→ EXERCISE OBJECTIVE
From first line to last, give the records again word for word and omit the pictures.

→ Structured diff data
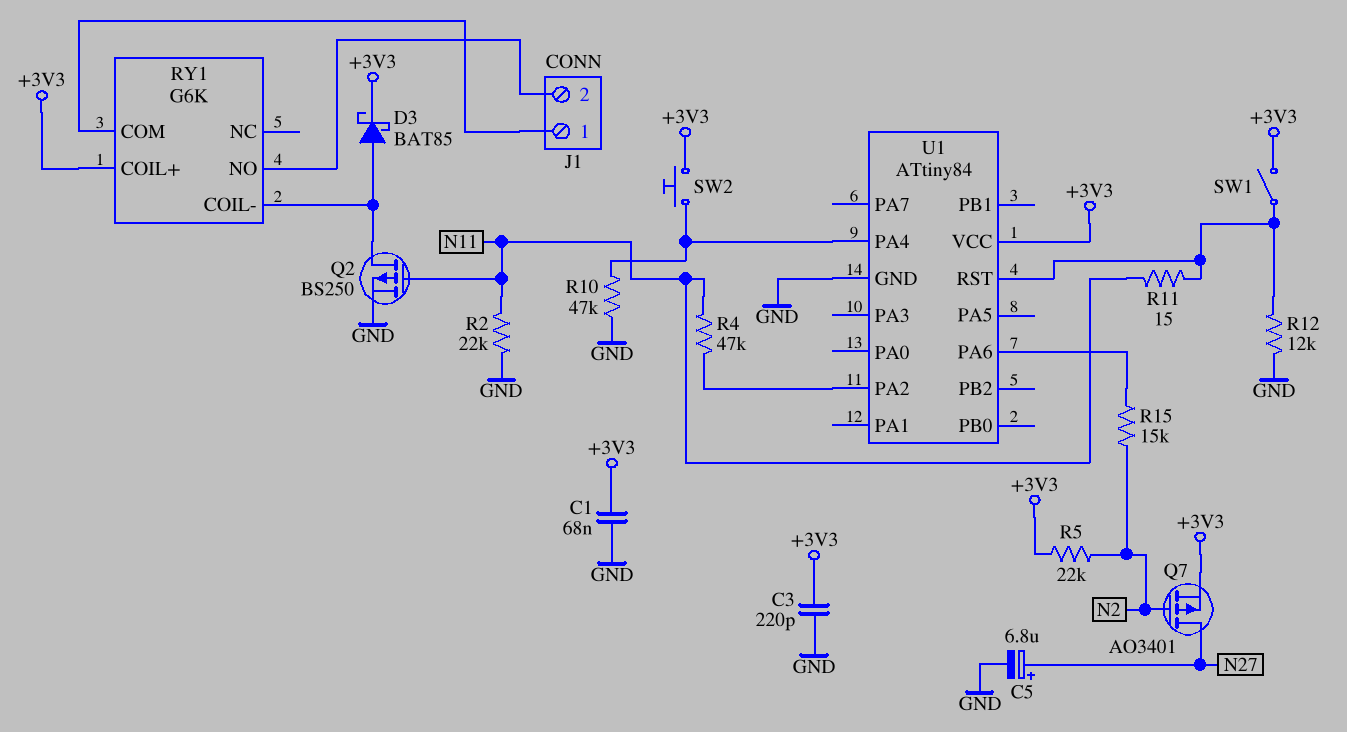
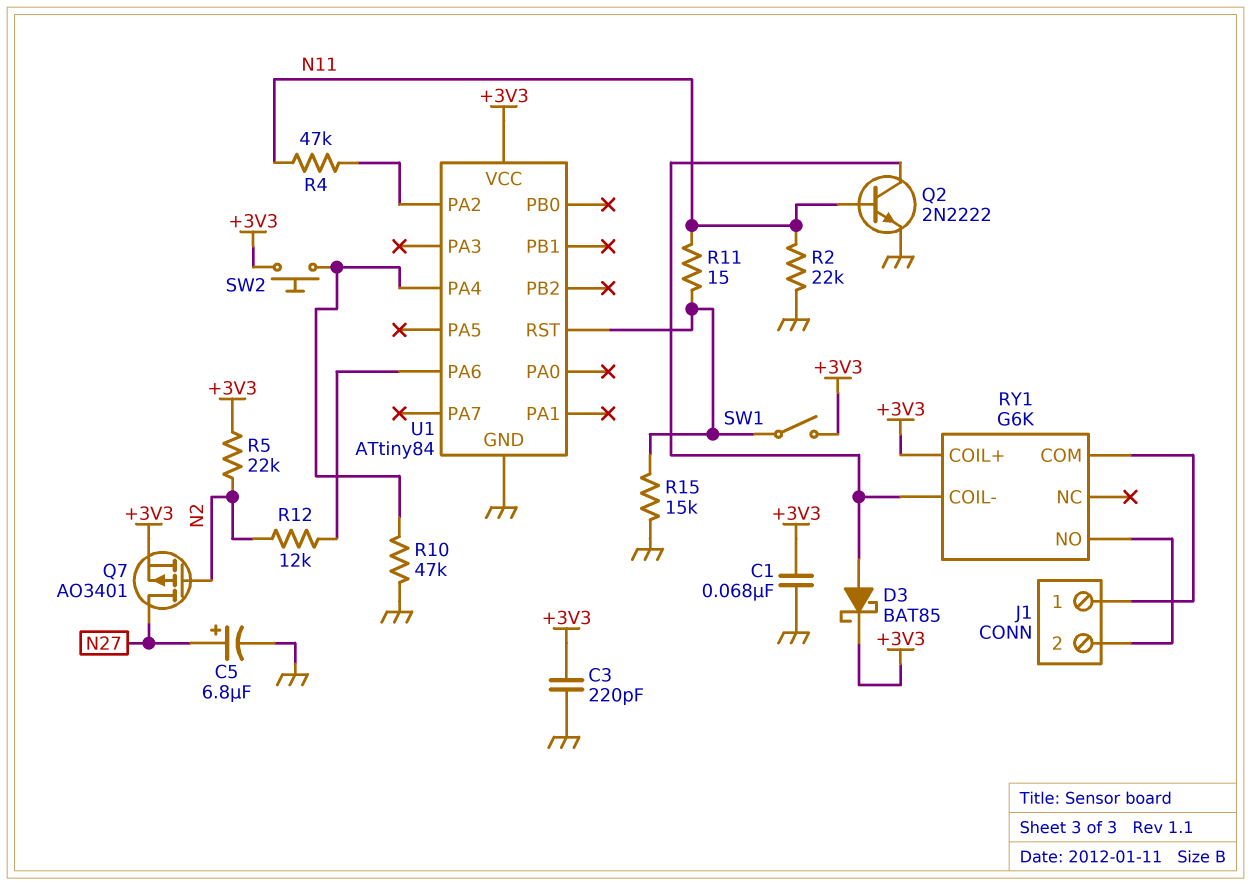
Q2: PMOS BS250 (G N11, D RY1/COIL-, S GND) -> NPN 2N2222 (B N11, C RY1/COIL-, E GND)
R12: 12k (GND, U1/RST) -> 12k (N2, U1/PA6)
R15: 15k (N2, U1/PA6) -> 15k (GND, U1/RST)

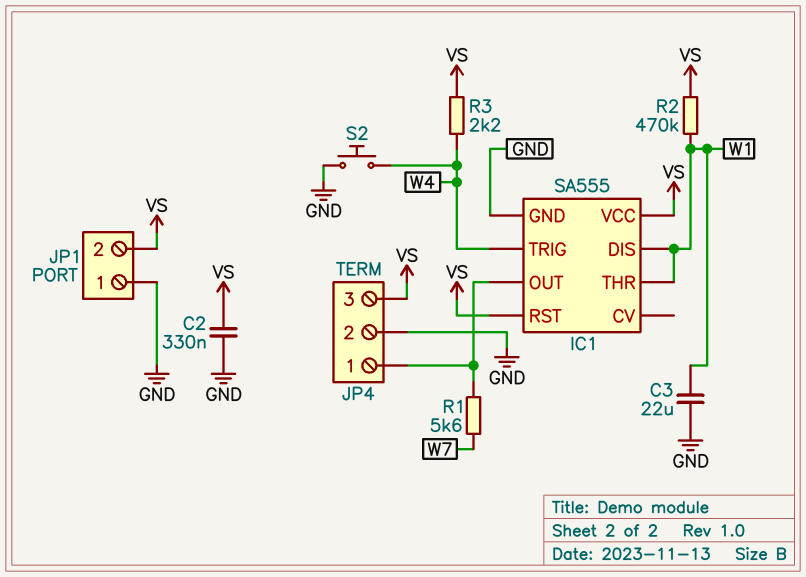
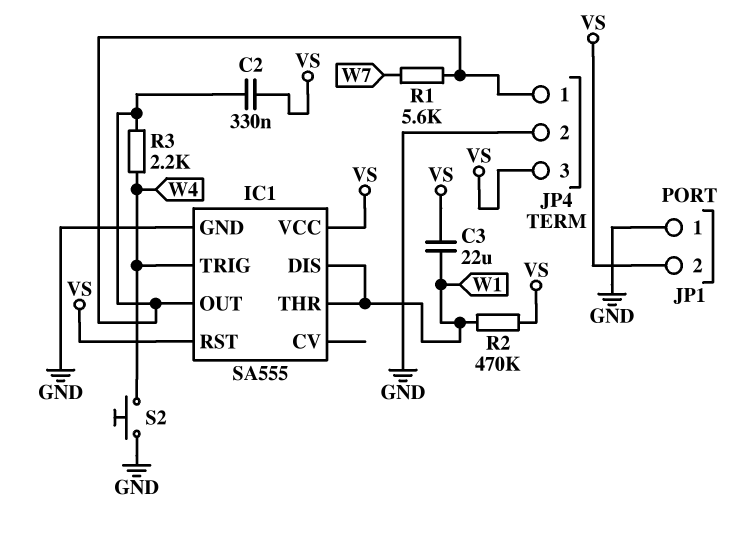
C2: 330nF (GND, VS) -> 330nF (IC1/OUT, VS)
C3: 22uF (GND, W1) -> 22uF (VS, W1)
R3: 2.2k (VS, W4) -> 2.2k (IC1/OUT, W4)

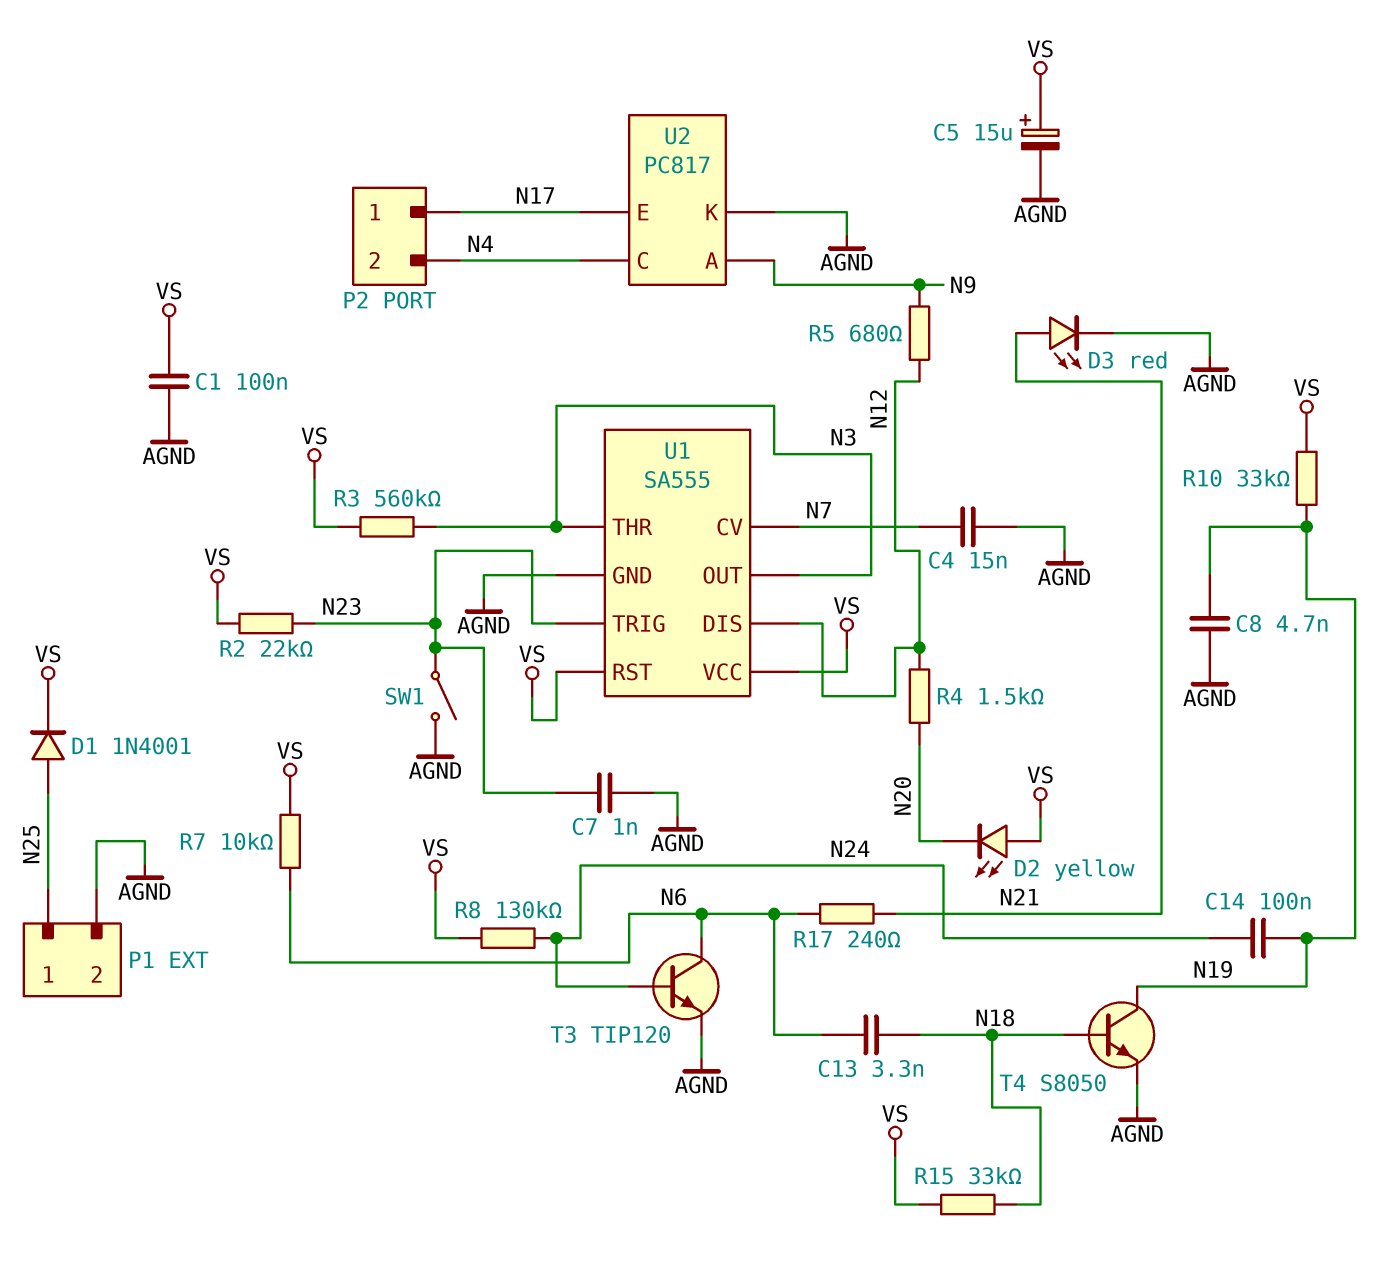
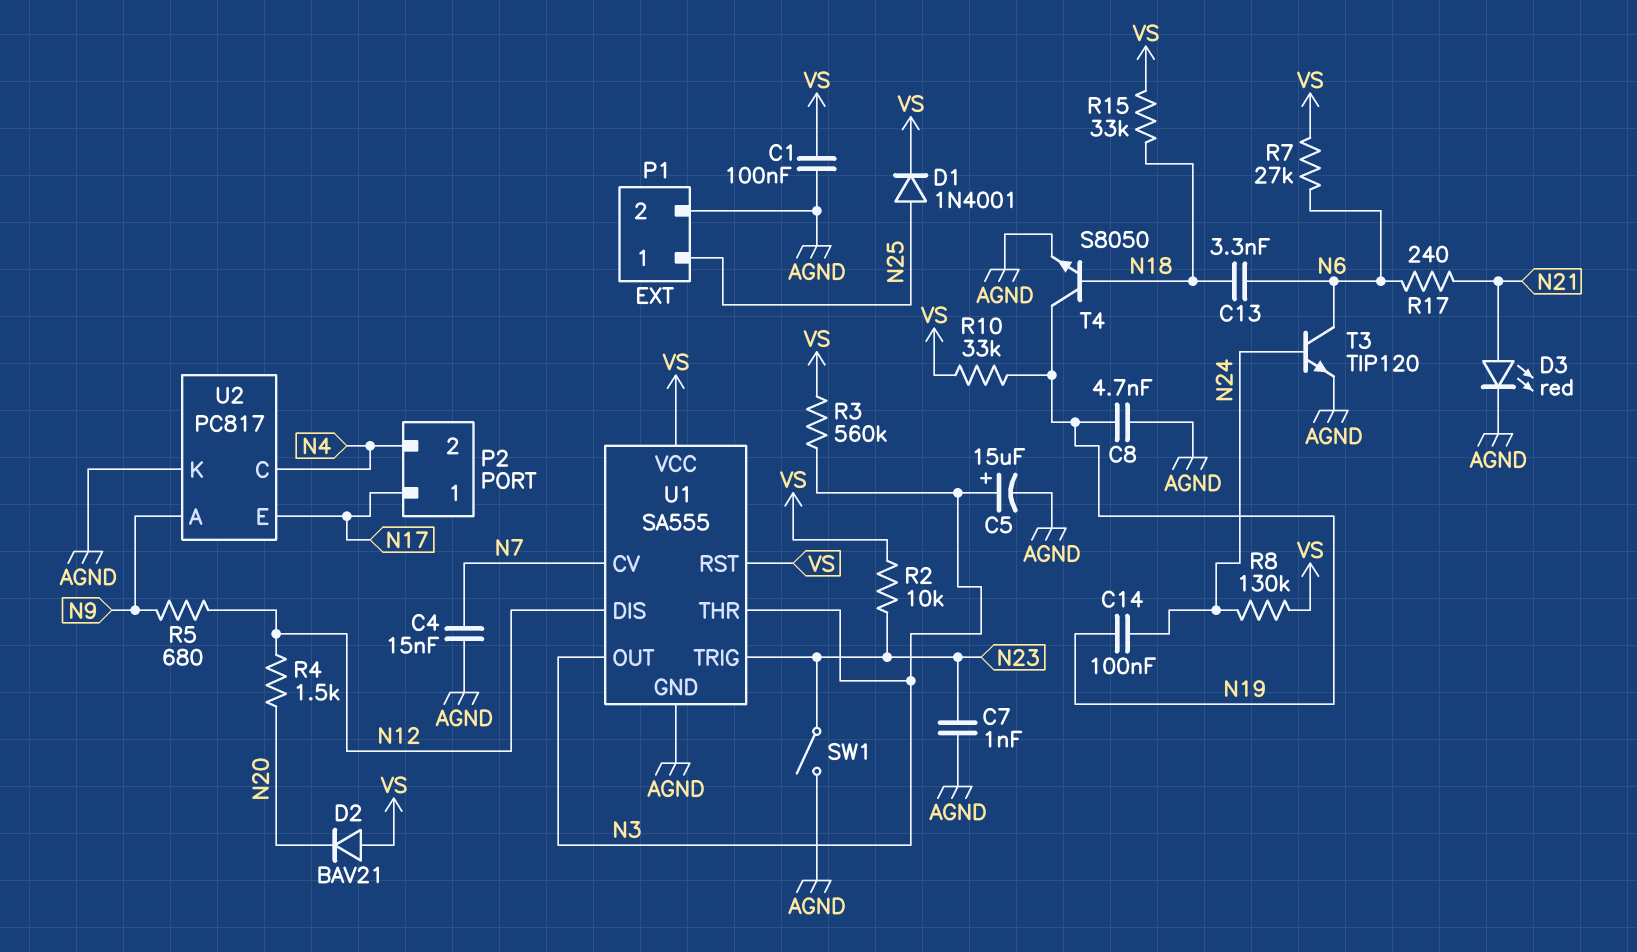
C5: 15uF (plus VS, minus AGND) -> 15uF (plus N3, minus AGND)
D2: LED yellow (A VS, K N20) -> diode BAV21 (A VS, K N20)
R2: 22k (N23, VS) -> 10k (N23, VS)
R7: 10k (N6, VS) -> 27k (N6, VS)

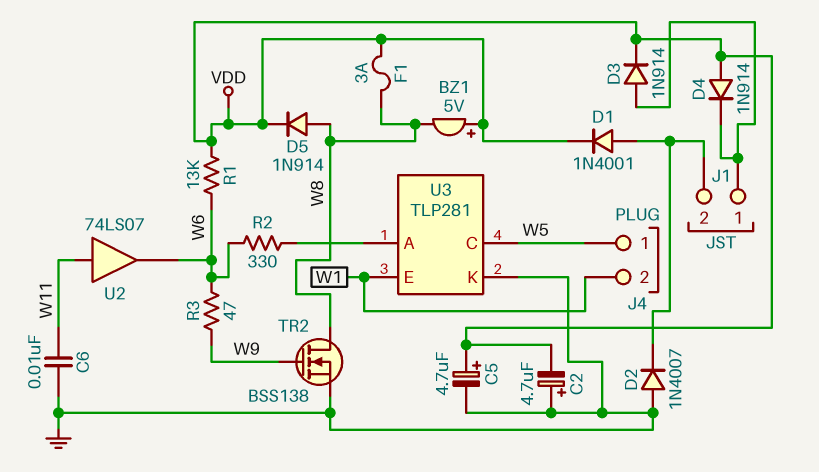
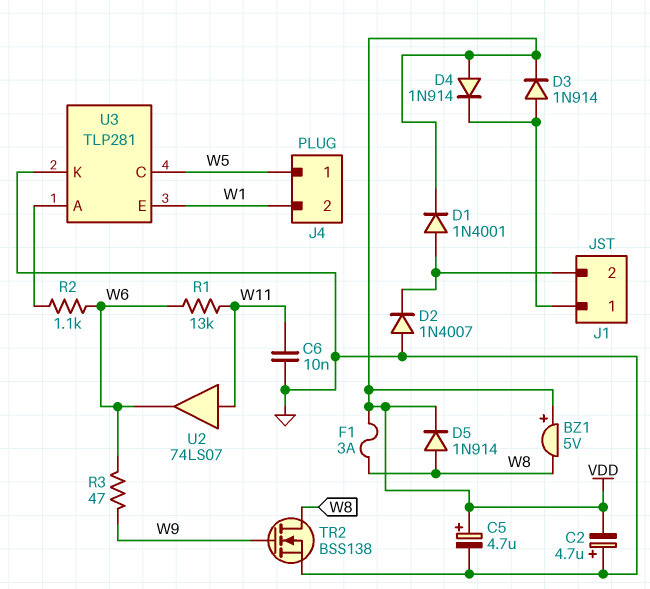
R1: 13k (VDD, W6) -> 13k (W6, W11)
R2: 330 (U3/A, W6) -> 1.1k (U3/A, W6)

→ RESULT OF THIS TASK
Q2: PMOS BS250 (G N11, D RY1/COIL-, S GND) -> NPN 2N2222 (B N11, C RY1/COIL-, E GND)
R12: 12k (GND, U1/RST) -> 12k (N2, U1/PA6)
R15: 15k (N2, U1/PA6) -> 15k (GND, U1/RST)

C2: 330nF (GND, VS) -> 330nF (IC1/OUT, VS)
C3: 22uF (GND, W1) -> 22uF (VS, W1)
R3: 2.2k (VS, W4) -> 2.2k (IC1/OUT, W4)

C5: 15uF (plus VS, minus AGND) -> 15uF (plus N3, minus AGND)
D2: LED yellow (A VS, K N20) -> diode BAV21 (A VS, K N20)
R2: 22k (N23, VS) -> 10k (N23, VS)
R7: 10k (N6, VS) -> 27k (N6, VS)

R1: 13k (VDD, W6) -> 13k (W6, W11)
R2: 330 (U3/A, W6) -> 1.1k (U3/A, W6)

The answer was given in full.